[Records contained in a dataset]
§

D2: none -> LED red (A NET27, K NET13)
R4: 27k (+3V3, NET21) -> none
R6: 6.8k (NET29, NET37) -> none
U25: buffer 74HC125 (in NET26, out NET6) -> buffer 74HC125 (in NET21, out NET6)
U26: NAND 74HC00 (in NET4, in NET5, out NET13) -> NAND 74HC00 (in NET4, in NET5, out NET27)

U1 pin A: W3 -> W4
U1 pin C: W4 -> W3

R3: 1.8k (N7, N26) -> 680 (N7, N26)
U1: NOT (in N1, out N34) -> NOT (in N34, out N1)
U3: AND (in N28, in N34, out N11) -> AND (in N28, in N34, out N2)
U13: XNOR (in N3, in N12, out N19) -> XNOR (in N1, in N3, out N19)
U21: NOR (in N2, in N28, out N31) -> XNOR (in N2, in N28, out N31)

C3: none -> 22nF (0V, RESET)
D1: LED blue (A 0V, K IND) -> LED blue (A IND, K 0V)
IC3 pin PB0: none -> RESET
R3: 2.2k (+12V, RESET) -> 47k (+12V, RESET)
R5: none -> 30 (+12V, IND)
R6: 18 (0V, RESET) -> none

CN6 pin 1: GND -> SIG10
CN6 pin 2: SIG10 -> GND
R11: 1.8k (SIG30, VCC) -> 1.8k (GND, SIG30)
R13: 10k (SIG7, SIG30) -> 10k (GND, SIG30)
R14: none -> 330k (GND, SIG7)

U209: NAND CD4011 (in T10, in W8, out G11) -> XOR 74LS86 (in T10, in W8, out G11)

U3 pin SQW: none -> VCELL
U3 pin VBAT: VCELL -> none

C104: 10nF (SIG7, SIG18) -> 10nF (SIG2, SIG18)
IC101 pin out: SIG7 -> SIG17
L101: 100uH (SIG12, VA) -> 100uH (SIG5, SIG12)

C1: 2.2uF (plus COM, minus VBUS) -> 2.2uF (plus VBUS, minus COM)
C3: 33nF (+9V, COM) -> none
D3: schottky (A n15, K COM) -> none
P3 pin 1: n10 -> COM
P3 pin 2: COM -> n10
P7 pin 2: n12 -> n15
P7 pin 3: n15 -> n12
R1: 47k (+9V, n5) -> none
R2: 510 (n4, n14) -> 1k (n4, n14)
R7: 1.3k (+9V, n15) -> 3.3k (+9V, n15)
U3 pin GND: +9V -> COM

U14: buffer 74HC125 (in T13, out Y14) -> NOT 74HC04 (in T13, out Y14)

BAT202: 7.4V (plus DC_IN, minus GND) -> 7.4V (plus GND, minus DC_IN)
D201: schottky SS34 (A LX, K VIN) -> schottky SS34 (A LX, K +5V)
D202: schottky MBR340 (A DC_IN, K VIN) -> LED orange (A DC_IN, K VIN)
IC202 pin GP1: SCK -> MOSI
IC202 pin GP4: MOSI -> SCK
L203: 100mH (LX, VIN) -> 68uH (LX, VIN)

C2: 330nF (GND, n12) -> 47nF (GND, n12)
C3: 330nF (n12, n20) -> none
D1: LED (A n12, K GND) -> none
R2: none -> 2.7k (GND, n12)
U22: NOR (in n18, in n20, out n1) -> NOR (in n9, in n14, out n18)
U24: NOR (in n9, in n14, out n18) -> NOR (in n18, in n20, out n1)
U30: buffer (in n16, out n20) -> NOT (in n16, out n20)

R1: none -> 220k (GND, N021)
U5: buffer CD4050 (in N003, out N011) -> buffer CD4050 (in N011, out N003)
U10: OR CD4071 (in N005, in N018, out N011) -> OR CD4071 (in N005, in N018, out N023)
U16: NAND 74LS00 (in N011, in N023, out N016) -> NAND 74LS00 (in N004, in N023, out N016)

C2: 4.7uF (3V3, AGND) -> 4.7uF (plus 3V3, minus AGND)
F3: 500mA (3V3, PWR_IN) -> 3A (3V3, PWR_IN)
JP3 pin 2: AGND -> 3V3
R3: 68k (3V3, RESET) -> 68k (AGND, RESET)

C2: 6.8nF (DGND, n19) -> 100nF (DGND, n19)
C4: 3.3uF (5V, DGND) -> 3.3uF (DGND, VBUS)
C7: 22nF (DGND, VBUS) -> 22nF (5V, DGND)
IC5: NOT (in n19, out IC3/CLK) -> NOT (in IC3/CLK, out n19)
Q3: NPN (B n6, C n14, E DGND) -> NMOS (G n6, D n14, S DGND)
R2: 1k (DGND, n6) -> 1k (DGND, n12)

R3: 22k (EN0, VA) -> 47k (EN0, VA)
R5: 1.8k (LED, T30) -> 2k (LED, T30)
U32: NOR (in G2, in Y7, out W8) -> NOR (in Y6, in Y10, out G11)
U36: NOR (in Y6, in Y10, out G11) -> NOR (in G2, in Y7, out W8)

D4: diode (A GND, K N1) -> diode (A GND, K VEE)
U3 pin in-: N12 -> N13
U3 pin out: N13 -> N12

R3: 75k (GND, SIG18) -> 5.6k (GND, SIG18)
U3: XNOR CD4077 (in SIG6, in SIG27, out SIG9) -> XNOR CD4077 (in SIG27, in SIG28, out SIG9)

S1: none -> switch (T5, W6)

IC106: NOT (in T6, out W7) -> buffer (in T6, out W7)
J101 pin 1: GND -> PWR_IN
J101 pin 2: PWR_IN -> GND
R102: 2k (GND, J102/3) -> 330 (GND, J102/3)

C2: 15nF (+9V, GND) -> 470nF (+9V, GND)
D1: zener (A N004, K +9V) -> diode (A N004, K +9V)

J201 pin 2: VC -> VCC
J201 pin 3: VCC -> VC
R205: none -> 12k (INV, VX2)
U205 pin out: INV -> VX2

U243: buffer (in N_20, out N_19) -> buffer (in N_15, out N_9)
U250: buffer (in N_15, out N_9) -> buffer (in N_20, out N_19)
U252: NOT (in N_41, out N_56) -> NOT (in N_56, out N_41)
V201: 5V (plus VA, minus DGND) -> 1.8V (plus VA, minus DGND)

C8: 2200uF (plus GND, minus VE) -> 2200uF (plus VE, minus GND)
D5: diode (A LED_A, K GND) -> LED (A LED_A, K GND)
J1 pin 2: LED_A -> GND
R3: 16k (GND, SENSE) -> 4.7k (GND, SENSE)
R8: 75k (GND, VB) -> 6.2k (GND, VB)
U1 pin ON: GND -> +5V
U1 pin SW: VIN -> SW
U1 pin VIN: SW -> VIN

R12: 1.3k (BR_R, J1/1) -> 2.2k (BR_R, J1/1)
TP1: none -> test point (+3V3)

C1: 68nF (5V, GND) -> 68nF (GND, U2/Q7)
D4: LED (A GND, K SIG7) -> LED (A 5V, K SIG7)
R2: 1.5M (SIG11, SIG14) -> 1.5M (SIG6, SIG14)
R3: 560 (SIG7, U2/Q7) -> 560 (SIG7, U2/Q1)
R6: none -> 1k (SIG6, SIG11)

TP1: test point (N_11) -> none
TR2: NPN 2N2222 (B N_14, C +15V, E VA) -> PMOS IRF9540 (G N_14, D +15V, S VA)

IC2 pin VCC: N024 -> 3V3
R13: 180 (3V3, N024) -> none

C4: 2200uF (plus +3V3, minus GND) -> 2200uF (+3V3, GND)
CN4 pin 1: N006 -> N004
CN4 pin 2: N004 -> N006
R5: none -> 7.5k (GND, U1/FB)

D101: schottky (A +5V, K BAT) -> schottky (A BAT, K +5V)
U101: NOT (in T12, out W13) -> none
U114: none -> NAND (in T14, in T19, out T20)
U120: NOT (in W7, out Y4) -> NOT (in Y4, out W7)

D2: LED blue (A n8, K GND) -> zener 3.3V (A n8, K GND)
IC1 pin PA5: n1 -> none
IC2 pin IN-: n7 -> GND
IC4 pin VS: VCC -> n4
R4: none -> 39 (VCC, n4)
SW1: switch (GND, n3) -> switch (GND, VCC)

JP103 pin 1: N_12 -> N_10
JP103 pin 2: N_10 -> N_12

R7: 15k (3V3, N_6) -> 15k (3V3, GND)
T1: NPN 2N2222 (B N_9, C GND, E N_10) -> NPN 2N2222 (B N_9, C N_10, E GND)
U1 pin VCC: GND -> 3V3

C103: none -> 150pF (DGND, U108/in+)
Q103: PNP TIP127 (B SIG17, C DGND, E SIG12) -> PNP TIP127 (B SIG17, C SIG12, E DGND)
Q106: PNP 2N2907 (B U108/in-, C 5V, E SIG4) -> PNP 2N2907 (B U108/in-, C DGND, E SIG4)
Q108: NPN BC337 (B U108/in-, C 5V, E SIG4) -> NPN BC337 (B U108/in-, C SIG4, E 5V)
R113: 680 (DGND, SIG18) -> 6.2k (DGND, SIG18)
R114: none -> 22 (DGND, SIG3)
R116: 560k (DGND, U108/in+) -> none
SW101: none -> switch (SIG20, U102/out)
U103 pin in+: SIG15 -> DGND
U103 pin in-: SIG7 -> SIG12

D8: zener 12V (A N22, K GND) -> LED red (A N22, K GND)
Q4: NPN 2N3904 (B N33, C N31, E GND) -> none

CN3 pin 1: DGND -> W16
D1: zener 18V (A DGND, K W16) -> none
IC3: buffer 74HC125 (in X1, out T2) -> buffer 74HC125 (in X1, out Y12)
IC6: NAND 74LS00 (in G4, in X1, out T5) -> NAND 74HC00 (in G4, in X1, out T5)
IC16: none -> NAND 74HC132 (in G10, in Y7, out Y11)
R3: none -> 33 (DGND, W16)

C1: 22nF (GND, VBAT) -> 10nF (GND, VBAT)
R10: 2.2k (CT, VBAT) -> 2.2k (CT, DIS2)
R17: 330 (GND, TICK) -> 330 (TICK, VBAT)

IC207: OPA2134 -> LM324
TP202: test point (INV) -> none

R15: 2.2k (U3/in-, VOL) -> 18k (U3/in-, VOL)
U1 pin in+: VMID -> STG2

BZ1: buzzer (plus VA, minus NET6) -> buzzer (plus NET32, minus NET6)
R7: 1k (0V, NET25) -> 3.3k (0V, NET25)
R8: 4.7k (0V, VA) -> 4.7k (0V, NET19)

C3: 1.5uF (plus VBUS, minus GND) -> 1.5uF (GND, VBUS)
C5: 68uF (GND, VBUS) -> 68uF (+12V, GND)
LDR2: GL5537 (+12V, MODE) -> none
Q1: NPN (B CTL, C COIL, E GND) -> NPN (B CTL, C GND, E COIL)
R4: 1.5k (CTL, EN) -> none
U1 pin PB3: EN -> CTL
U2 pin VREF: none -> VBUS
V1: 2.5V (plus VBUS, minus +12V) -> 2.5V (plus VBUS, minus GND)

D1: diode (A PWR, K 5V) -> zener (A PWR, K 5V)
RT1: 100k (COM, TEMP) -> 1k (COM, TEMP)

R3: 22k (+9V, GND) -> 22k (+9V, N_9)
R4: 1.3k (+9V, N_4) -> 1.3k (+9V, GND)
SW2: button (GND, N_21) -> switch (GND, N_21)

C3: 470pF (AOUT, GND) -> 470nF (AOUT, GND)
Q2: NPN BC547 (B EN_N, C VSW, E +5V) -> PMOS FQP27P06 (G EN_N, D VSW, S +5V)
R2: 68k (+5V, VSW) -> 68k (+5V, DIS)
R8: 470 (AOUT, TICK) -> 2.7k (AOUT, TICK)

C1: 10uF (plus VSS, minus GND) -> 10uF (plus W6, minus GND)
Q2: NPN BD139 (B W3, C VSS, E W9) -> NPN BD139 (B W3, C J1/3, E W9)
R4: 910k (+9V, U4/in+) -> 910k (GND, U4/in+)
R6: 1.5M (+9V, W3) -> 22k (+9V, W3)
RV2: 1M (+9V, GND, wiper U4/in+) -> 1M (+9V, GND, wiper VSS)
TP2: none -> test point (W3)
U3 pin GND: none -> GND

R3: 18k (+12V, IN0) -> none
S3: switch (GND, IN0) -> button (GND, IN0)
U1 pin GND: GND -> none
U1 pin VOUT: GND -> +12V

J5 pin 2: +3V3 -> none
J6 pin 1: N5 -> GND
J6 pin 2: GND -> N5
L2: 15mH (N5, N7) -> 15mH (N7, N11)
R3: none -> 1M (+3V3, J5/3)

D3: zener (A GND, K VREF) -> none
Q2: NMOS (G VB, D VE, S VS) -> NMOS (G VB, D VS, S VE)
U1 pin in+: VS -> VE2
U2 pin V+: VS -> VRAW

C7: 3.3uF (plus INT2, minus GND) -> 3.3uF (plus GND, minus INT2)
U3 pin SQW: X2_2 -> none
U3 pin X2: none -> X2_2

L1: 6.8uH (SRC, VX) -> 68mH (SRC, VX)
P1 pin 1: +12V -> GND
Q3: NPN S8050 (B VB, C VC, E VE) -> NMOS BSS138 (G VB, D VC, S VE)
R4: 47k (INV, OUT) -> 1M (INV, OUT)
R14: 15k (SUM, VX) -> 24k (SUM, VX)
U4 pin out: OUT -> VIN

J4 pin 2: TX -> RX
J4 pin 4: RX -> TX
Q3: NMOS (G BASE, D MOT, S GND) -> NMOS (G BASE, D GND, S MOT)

§

Problem description: Output the lines of the records above exactly as they appear, from the line containing "C1: 2.2uF (plus" through the line containing "C2: 4.7uF (3V3, AGND)".

Written response:
C1: 2.2uF (plus COM, minus VBUS) -> 2.2uF (plus VBUS, minus COM)
C3: 33nF (+9V, COM) -> none
D3: schottky (A n15, K COM) -> none
P3 pin 1: n10 -> COM
P3 pin 2: COM -> n10
P7 pin 2: n12 -> n15
P7 pin 3: n15 -> n12
R1: 47k (+9V, n5) -> none
R2: 510 (n4, n14) -> 1k (n4, n14)
R7: 1.3k (+9V, n15) -> 3.3k (+9V, n15)
U3 pin GND: +9V -> COM

U14: buffer 74HC125 (in T13, out Y14) -> NOT 74HC04 (in T13, out Y14)

BAT202: 7.4V (plus DC_IN, minus GND) -> 7.4V (plus GND, minus DC_IN)
D201: schottky SS34 (A LX, K VIN) -> schottky SS34 (A LX, K +5V)
D202: schottky MBR340 (A DC_IN, K VIN) -> LED orange (A DC_IN, K VIN)
IC202 pin GP1: SCK -> MOSI
IC202 pin GP4: MOSI -> SCK
L203: 100mH (LX, VIN) -> 68uH (LX, VIN)

C2: 330nF (GND, n12) -> 47nF (GND, n12)
C3: 330nF (n12, n20) -> none
D1: LED (A n12, K GND) -> none
R2: none -> 2.7k (GND, n12)
U22: NOR (in n18, in n20, out n1) -> NOR (in n9, in n14, out n18)
U24: NOR (in n9, in n14, out n18) -> NOR (in n18, in n20, out n1)
U30: buffer (in n16, out n20) -> NOT (in n16, out n20)

R1: none -> 220k (GND, N021)
U5: buffer CD4050 (in N003, out N011) -> buffer CD4050 (in N011, out N003)
U10: OR CD4071 (in N005, in N018, out N011) -> OR CD4071 (in N005, in N018, out N023)
U16: NAND 74LS00 (in N011, in N023, out N016) -> NAND 74LS00 (in N004, in N023, out N016)

C2: 4.7uF (3V3, AGND) -> 4.7uF (plus 3V3, minus AGND)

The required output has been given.